→ **Problem to solve**:
When the line with "none -> pink brick D4 level 1" appears below, start repeating lines exactly, and keep going through the line with "tan plate B4:C4"; add nothing outside that span.

→ **Records shown**:
######
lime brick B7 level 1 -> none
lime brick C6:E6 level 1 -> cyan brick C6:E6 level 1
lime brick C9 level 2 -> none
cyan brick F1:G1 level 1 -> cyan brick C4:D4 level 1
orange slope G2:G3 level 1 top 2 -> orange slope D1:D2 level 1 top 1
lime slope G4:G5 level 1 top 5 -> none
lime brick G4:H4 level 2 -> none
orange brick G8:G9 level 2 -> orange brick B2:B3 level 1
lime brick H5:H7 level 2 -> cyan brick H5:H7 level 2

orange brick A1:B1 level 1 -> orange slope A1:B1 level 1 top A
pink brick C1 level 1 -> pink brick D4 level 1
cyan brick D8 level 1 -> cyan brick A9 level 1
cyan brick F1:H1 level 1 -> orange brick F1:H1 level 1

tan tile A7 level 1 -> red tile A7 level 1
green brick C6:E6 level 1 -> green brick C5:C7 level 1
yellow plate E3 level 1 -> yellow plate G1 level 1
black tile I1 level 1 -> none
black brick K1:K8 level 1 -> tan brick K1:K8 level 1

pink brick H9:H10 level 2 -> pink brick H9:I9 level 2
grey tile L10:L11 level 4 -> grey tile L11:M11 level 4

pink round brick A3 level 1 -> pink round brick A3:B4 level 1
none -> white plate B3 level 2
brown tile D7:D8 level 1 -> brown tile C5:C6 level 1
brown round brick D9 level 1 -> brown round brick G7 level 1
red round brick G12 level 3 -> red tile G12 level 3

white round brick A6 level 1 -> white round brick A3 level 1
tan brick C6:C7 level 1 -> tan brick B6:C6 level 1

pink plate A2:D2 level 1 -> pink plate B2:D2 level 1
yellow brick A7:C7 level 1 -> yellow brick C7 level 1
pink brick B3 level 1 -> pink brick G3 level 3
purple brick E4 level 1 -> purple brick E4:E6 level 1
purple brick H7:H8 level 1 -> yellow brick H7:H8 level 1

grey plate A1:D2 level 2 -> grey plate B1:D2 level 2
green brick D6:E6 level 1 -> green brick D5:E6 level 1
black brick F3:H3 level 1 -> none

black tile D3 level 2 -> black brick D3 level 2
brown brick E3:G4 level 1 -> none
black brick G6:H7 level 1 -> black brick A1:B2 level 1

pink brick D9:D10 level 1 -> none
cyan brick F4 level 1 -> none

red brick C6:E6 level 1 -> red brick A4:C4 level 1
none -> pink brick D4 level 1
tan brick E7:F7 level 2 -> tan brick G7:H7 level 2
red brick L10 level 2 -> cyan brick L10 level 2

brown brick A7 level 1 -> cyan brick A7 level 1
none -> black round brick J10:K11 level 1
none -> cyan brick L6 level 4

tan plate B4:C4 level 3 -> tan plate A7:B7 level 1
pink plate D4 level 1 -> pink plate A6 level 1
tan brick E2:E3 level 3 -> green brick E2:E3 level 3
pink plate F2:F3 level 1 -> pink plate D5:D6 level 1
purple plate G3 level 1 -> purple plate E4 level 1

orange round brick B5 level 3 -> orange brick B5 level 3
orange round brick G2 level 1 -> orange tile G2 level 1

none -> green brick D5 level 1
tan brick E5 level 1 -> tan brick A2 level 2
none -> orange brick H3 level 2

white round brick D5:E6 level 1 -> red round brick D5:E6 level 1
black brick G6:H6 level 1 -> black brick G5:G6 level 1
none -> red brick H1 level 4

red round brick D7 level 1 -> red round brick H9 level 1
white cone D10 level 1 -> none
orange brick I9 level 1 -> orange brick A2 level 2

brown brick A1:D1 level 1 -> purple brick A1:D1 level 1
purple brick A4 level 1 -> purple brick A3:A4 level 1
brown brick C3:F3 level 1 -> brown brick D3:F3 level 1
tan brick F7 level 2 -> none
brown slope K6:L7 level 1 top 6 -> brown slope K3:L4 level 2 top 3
######
→ **Completed task**:
none -> pink brick D4 level 1
tan brick E7:F7 level 2 -> tan brick G7:H7 level 2
red brick L10 level 2 -> cyan brick L10 level 2

brown brick A7 level 1 -> cyan brick A7 level 1
none -> black round brick J10:K11 level 1
none -> cyan brick L6 level 4

tan plate B4:C4 level 3 -> tan plate A7:B7 level 1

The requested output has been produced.